*WORK REQUEST*.
What you give back from the listing below should be an exact copy of the lines from the one with "R5: none -> 68 (SIG3, SIG5)" down to the one with "V102: 24V (plus", and it should contain no pictures.

*THE RECORDS*.
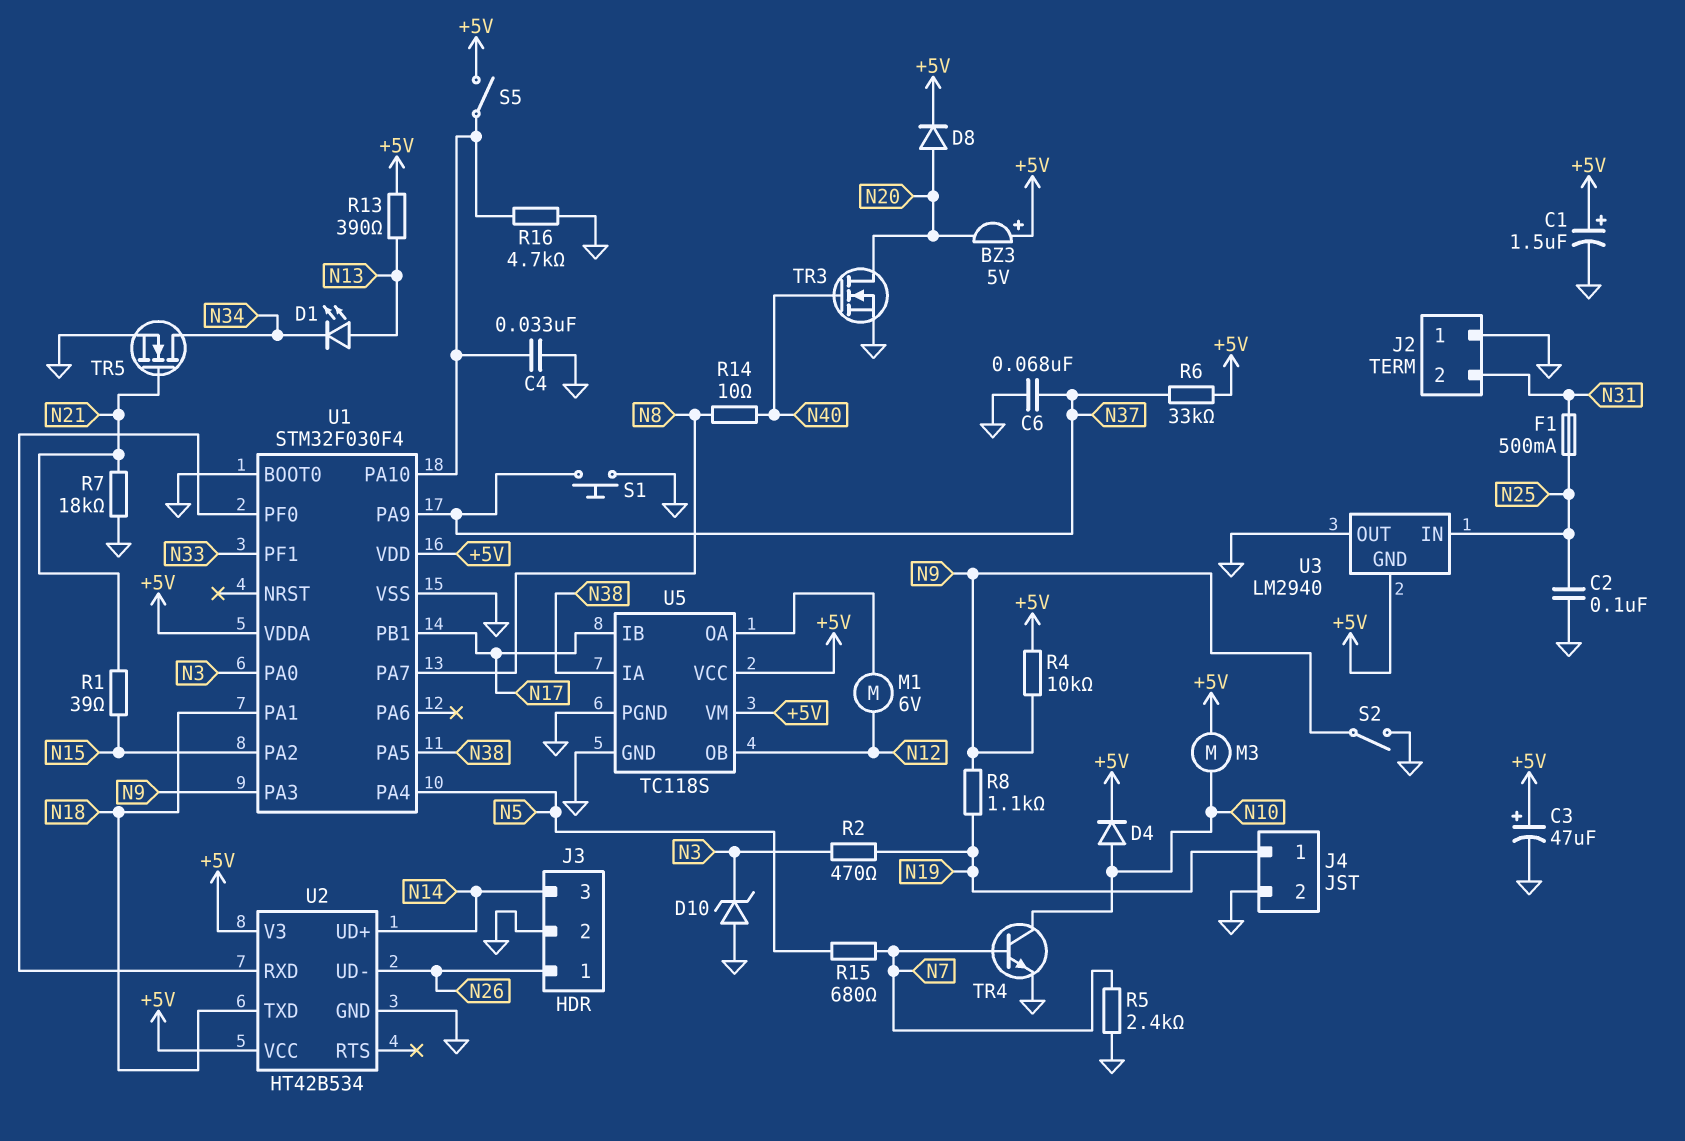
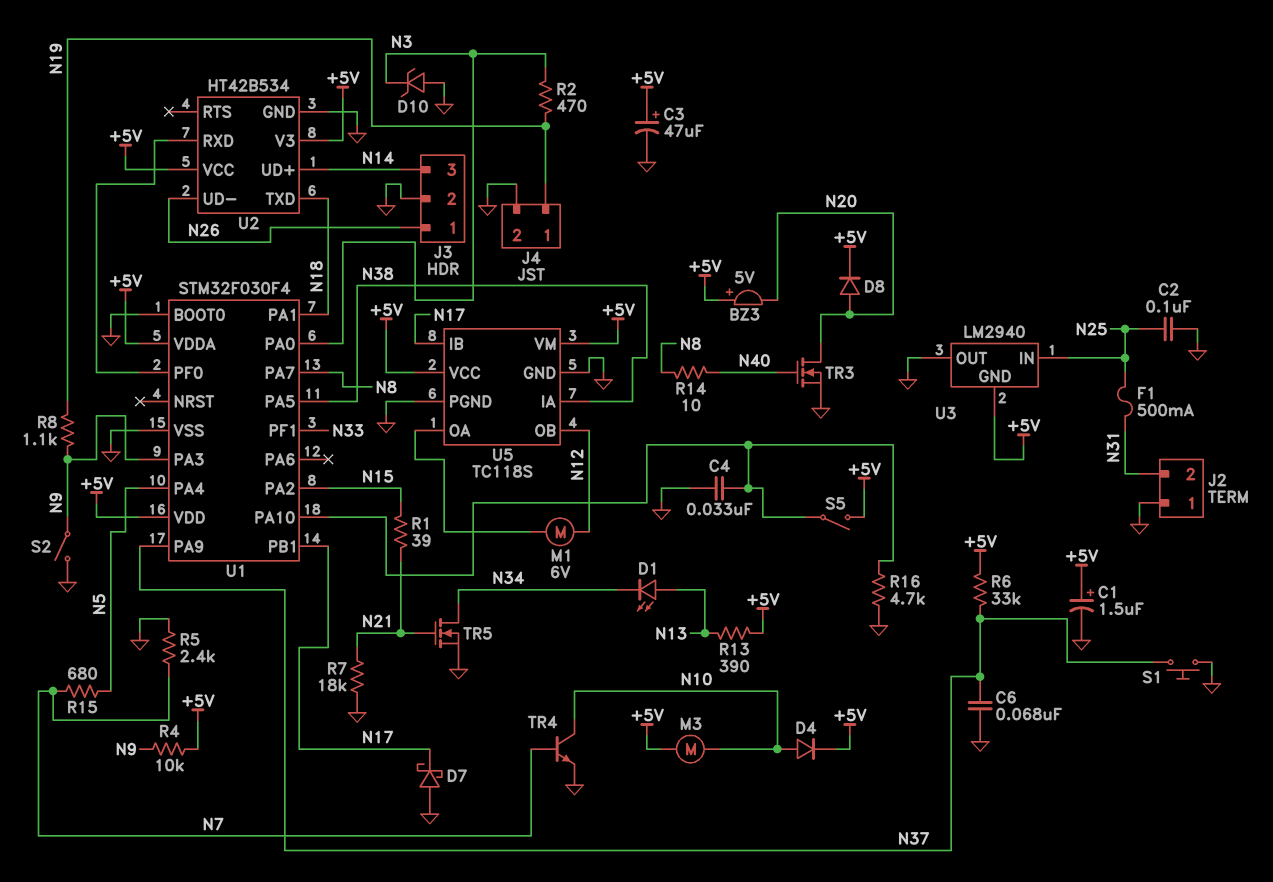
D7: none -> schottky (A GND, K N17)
==
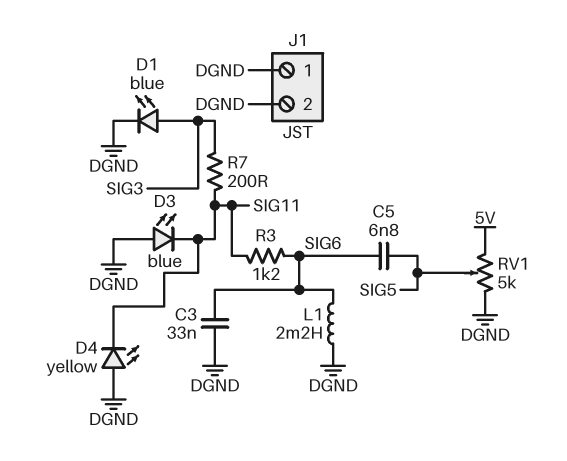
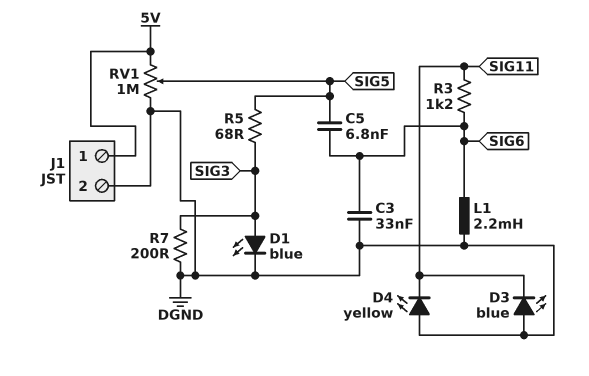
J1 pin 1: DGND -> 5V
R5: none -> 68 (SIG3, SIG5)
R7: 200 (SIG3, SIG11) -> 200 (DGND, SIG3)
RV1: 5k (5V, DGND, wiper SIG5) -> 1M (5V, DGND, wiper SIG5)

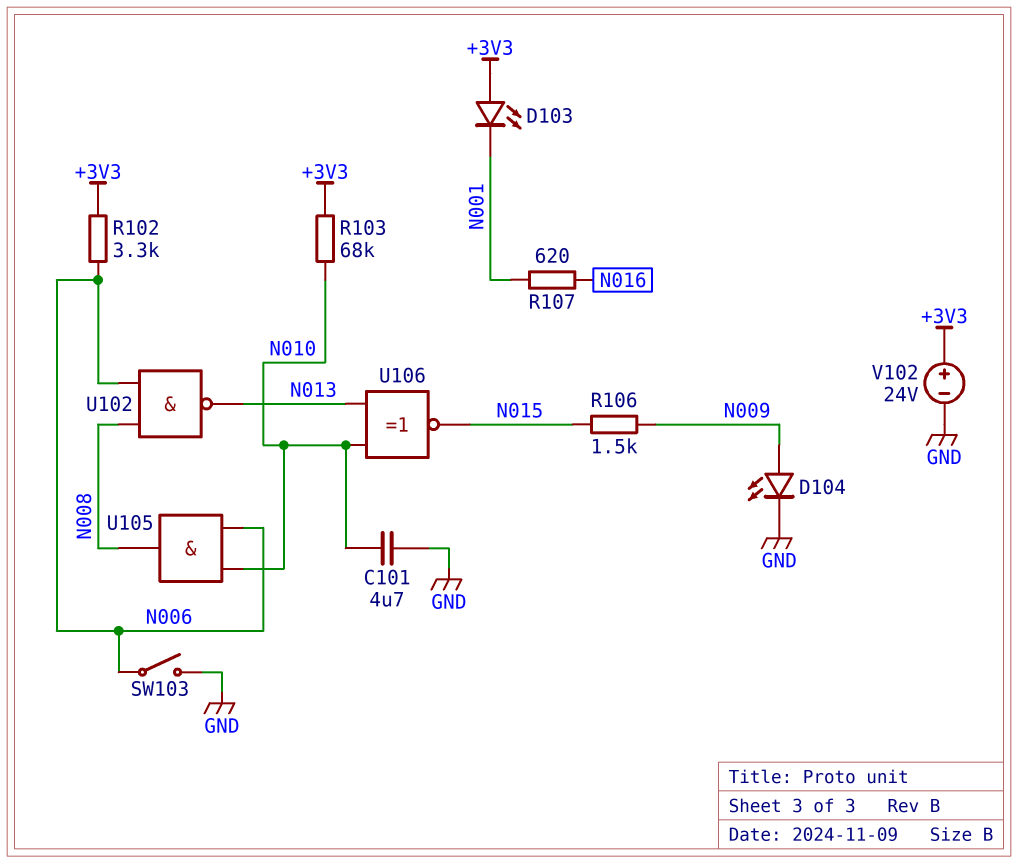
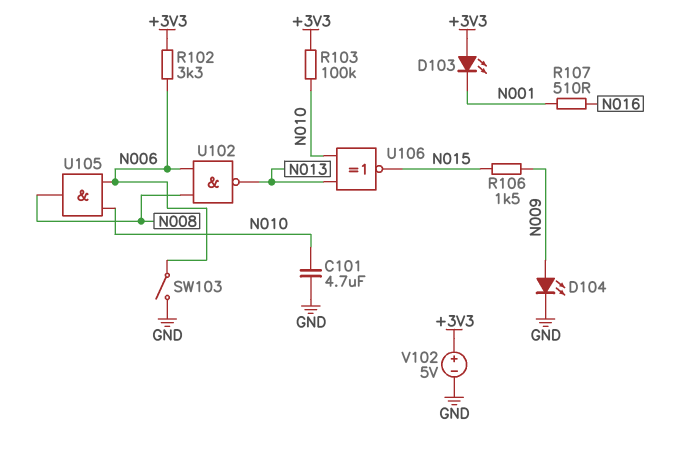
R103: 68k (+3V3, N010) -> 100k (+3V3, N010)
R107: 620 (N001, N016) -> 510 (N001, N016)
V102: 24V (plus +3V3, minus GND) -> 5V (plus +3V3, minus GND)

*SOLUTION TO THIS TASK*.
R5: none -> 68 (SIG3, SIG5)
R7: 200 (SIG3, SIG11) -> 200 (DGND, SIG3)
RV1: 5k (5V, DGND, wiper SIG5) -> 1M (5V, DGND, wiper SIG5)

R103: 68k (+3V3, N010) -> 100k (+3V3, N010)
R107: 620 (N001, N016) -> 510 (N001, N016)
V102: 24V (plus +3V3, minus GND) -> 5V (plus +3V3, minus GND)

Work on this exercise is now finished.